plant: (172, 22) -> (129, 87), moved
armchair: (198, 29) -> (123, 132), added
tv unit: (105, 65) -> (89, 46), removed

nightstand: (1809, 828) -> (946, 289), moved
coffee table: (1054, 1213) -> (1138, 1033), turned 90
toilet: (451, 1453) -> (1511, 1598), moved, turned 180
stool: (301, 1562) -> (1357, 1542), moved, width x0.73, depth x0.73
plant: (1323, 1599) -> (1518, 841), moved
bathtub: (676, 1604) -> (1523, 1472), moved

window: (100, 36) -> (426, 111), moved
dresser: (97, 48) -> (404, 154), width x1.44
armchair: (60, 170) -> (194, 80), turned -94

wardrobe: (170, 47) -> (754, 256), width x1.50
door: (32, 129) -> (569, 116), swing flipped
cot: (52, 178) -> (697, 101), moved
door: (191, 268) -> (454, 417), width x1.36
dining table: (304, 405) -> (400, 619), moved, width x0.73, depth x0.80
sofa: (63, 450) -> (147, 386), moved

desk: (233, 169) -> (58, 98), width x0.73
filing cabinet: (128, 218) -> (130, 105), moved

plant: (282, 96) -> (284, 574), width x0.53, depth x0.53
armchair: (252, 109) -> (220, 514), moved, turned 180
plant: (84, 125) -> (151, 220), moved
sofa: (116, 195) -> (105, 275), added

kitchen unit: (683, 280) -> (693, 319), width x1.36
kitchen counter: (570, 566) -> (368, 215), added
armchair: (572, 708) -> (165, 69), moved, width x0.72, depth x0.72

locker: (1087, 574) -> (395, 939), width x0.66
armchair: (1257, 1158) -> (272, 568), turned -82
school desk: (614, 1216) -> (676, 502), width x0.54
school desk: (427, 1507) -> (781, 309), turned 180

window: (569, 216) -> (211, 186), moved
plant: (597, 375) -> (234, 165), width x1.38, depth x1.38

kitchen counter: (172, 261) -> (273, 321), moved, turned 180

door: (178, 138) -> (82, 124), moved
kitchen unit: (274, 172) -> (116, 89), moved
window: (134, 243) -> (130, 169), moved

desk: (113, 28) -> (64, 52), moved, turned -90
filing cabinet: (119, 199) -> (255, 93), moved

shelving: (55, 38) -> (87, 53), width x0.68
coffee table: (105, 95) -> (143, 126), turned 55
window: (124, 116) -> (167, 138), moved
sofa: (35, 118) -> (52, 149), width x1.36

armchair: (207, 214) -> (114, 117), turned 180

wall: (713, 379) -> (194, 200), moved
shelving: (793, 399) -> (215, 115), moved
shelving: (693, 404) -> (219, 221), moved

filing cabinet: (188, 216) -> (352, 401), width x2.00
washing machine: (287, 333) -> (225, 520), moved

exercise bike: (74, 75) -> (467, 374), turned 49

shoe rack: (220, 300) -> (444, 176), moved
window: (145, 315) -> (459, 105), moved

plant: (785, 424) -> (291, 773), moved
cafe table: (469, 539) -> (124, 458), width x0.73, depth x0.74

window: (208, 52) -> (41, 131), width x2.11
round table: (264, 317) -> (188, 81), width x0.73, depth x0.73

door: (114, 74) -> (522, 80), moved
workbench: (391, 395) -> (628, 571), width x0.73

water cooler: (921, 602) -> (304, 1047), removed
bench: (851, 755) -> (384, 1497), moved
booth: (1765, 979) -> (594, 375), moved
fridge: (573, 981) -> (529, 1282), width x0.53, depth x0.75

··········

▶ _YOUR TASK_:
All that is wanted is an exact copy of the lines above from the one with "door: (32, 129) -> (569, 116), swing flipped" through the one with "plant: (84, 125) -> (151, 220), moved", with both ends included.

▶ _YOUR RESPONSE_:
door: (32, 129) -> (569, 116), swing flipped
cot: (52, 178) -> (697, 101), moved
door: (191, 268) -> (454, 417), width x1.36
dining table: (304, 405) -> (400, 619), moved, width x0.73, depth x0.80
sofa: (63, 450) -> (147, 386), moved

desk: (233, 169) -> (58, 98), width x0.73
filing cabinet: (128, 218) -> (130, 105), moved

plant: (282, 96) -> (284, 574), width x0.53, depth x0.53
armchair: (252, 109) -> (220, 514), moved, turned 180
plant: (84, 125) -> (151, 220), moved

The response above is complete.